Count the lines in the material below that contain the string "tuplet", and reply with the number alone.

:: Supplied information ::
════════

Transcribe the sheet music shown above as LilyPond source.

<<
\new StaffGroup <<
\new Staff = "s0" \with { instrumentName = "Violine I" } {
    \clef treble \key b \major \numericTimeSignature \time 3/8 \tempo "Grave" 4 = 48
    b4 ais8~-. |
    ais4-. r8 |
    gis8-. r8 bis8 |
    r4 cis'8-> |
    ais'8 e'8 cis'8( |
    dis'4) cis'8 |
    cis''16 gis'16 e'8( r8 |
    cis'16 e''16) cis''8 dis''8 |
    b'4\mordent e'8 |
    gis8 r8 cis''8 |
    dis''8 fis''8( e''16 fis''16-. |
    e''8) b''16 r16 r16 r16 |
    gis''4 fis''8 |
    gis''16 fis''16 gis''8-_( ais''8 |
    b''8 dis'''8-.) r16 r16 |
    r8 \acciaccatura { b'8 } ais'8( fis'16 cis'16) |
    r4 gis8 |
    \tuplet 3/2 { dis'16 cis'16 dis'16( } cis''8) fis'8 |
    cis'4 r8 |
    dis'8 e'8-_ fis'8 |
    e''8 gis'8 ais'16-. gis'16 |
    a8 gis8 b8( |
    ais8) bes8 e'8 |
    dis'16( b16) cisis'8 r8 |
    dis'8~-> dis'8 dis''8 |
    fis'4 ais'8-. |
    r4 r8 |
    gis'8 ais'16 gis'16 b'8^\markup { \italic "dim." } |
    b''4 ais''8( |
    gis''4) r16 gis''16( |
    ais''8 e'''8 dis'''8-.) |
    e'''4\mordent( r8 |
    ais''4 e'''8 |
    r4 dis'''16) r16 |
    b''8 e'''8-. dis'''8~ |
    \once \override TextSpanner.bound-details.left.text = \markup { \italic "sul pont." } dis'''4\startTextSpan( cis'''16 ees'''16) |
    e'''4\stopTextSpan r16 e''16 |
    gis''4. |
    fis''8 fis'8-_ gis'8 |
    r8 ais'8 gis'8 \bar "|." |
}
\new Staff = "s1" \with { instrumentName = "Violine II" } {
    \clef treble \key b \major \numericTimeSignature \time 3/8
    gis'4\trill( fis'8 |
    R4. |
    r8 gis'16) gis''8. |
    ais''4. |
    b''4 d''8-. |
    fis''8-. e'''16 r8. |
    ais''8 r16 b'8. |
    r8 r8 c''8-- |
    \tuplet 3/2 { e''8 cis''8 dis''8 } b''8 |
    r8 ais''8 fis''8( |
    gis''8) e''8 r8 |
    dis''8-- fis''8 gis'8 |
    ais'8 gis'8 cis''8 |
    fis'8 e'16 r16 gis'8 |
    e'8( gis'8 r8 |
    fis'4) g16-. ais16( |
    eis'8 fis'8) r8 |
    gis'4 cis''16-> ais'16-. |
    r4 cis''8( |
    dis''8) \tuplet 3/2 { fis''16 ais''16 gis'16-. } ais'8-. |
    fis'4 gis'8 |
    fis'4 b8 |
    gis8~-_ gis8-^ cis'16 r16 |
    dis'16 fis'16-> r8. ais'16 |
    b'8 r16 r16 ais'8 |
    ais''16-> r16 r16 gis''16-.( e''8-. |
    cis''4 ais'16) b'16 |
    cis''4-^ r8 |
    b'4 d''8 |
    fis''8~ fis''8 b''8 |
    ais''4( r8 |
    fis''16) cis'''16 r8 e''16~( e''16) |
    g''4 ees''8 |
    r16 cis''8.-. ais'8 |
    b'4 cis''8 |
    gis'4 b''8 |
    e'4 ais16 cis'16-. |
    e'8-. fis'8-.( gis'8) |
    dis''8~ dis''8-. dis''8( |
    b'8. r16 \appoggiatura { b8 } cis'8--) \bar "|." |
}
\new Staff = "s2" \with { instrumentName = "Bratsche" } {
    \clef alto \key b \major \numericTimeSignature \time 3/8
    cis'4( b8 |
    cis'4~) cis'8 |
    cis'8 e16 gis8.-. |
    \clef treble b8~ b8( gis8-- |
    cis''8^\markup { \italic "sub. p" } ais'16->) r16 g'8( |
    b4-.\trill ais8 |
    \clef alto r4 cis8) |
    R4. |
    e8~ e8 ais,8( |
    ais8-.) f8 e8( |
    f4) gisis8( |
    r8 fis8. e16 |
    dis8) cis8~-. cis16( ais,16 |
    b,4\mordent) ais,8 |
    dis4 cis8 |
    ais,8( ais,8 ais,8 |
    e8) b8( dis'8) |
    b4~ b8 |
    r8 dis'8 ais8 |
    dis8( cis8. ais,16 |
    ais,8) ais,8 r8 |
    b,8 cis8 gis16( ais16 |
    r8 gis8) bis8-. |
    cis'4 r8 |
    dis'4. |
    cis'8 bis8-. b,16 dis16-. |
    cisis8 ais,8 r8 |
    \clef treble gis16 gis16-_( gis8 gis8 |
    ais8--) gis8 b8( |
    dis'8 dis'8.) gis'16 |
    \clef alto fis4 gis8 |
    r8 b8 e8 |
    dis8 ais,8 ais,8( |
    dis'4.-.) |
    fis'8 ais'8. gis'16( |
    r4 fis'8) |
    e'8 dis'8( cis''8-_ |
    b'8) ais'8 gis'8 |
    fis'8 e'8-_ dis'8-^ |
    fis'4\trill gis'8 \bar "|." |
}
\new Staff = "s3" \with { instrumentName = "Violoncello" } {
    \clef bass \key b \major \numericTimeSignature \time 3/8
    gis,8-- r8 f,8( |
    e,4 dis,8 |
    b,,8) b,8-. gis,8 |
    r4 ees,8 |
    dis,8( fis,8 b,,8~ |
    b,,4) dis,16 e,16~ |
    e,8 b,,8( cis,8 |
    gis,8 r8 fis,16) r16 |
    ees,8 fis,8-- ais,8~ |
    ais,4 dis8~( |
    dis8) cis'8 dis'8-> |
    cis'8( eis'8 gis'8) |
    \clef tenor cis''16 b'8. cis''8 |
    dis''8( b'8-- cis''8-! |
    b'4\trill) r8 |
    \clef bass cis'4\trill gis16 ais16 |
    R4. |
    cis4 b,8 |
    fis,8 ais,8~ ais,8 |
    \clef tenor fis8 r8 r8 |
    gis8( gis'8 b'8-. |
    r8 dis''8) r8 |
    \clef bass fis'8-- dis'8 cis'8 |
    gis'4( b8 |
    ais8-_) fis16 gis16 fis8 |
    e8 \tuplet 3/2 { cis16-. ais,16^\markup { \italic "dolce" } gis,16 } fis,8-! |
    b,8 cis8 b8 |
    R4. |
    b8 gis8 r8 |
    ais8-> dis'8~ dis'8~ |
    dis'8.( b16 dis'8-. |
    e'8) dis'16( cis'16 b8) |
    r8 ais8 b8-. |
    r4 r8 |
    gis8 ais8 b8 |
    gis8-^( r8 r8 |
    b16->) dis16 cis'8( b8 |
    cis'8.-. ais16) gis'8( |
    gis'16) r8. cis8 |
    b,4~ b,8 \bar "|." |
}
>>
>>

════════

:: Full answer ::
4